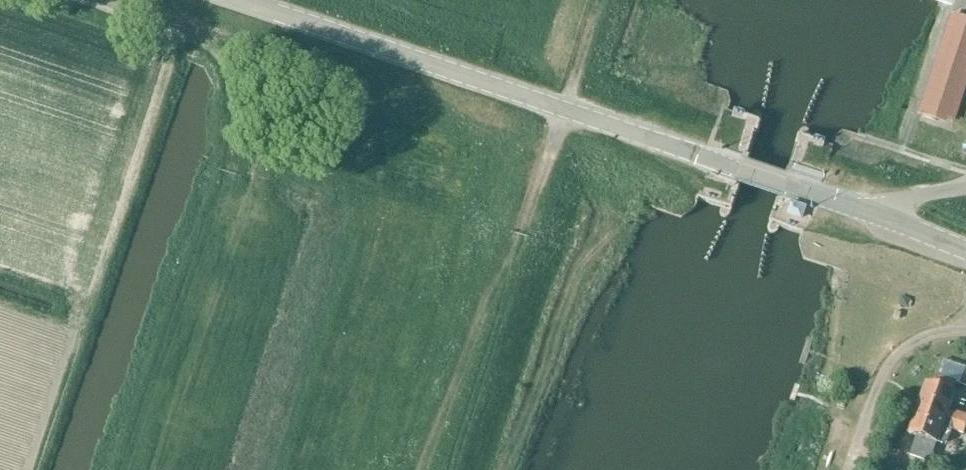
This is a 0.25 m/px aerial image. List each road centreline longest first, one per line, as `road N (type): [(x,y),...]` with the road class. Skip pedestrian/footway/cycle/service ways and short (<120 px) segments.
road 1 (unclassified): [(965,256),(781,183),(242,0)]
road 2 (track): [(188,38),(73,0)]

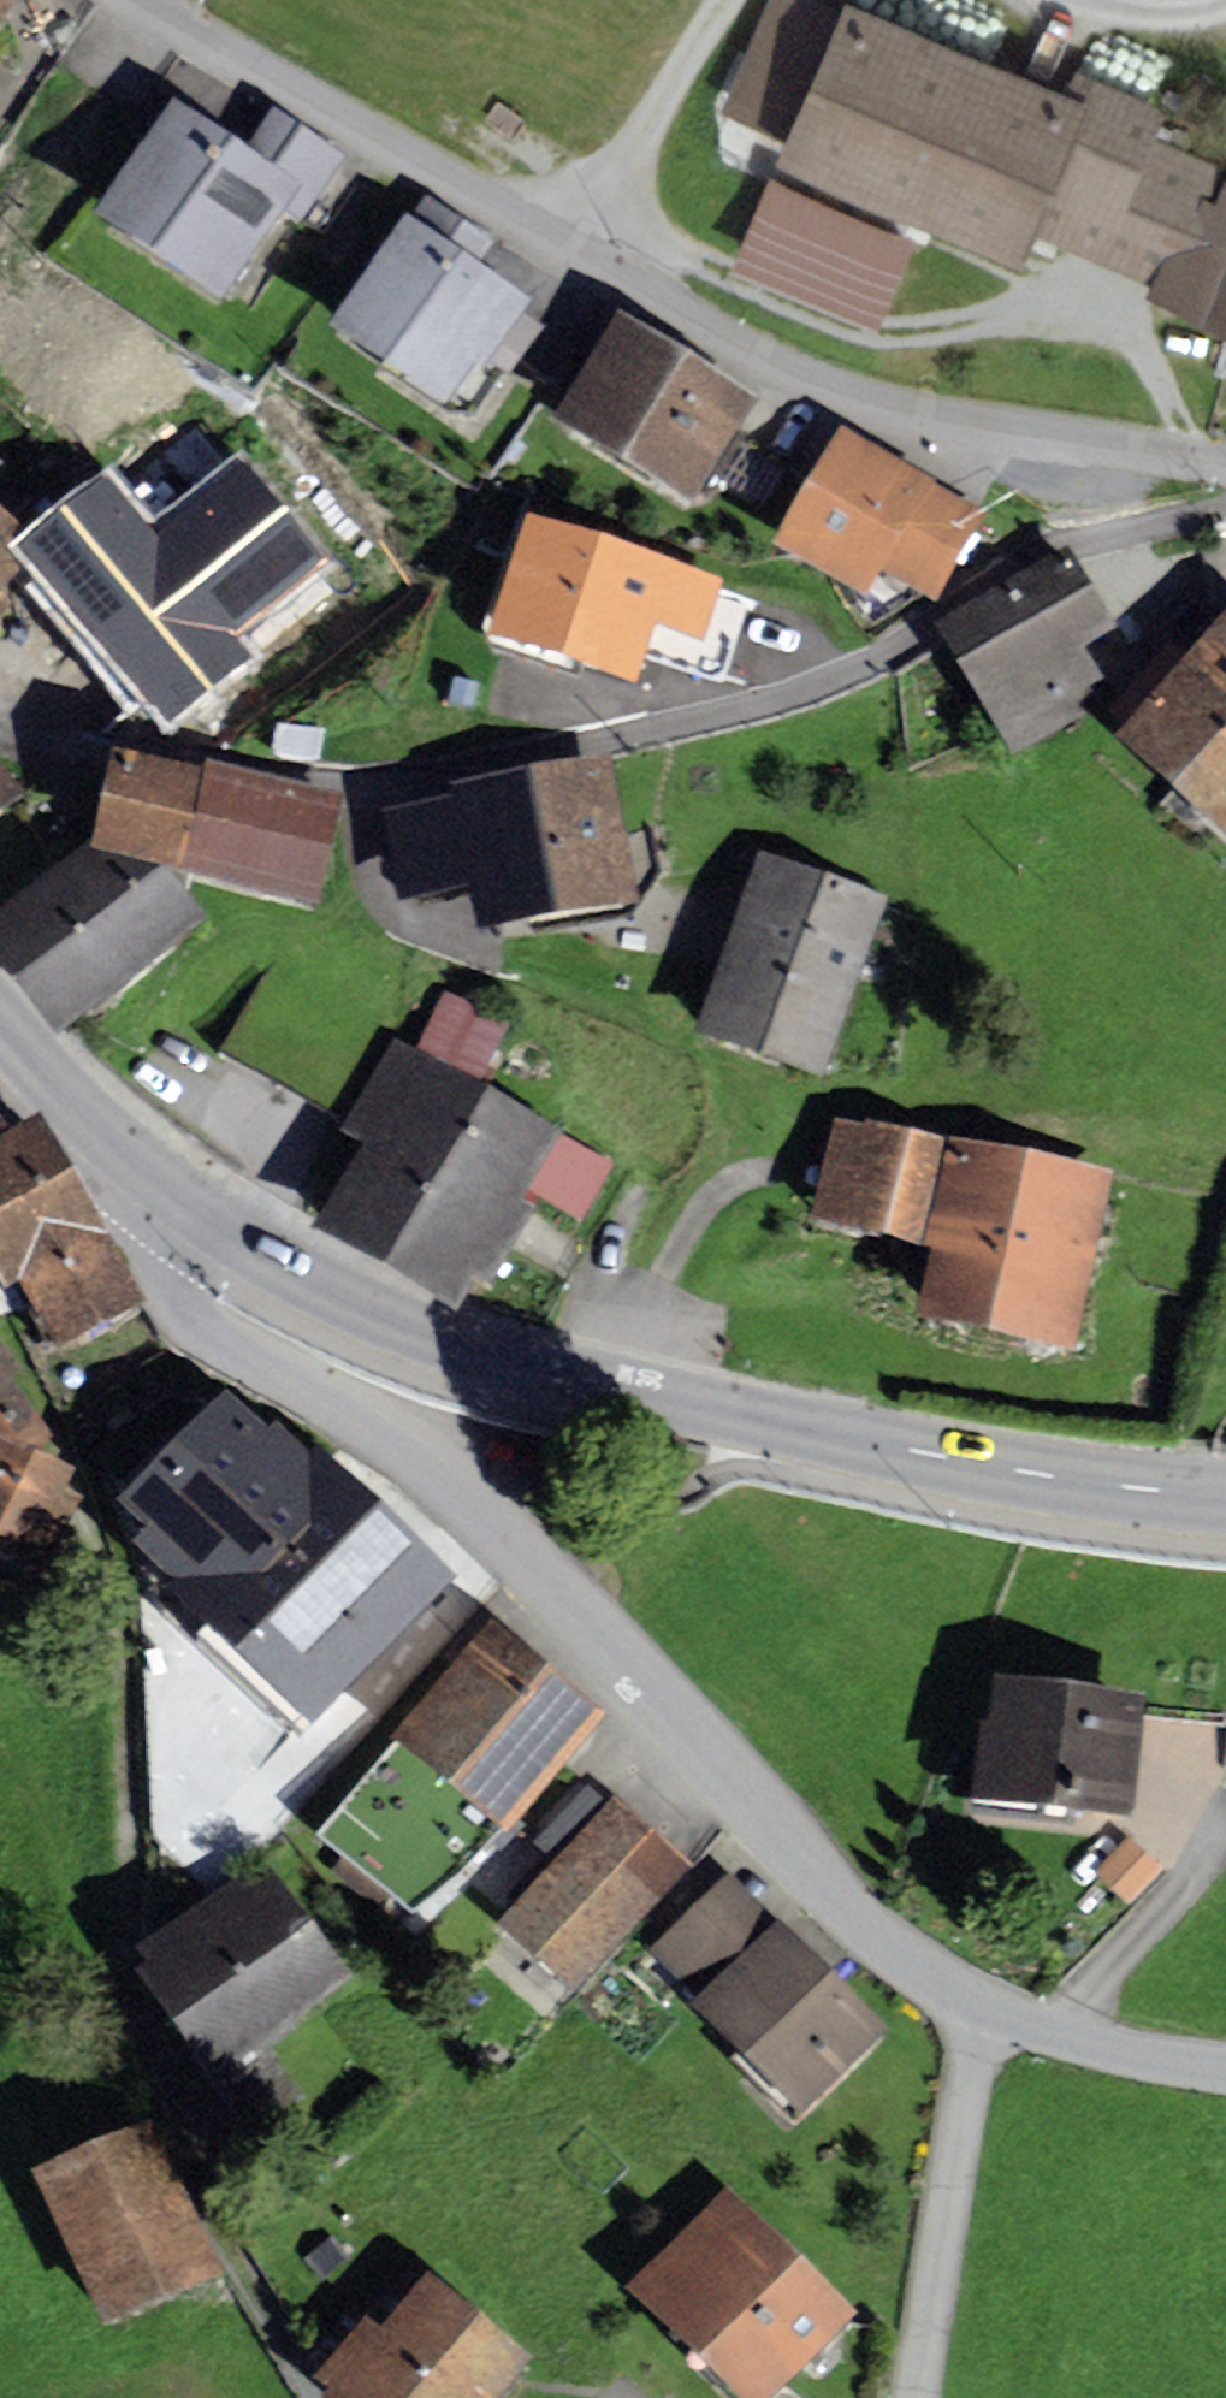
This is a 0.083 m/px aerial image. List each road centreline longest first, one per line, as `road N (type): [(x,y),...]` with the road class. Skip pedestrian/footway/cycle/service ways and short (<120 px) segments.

• [Task directions]
What is needed is an exact copy of all the data, with no images in it.

• [Task answer]
This is a 0.25 m/px aerial image. List each road centreline longest first, one per line, as `road N (type): [(x,y),...]` with the road class. Skip pedestrian/footway/cycle/service ways and short (<120 px) segments.
road 1 (unclassified): [(965,256),(781,183),(242,0)]
road 2 (track): [(188,38),(73,0)]

This is a 0.083 m/px aerial image. List each road centreline longest first, one per line, as `road N (type): [(x,y),...]` with the road class. Skip pedestrian/footway/cycle/service ways and short (<120 px) segments.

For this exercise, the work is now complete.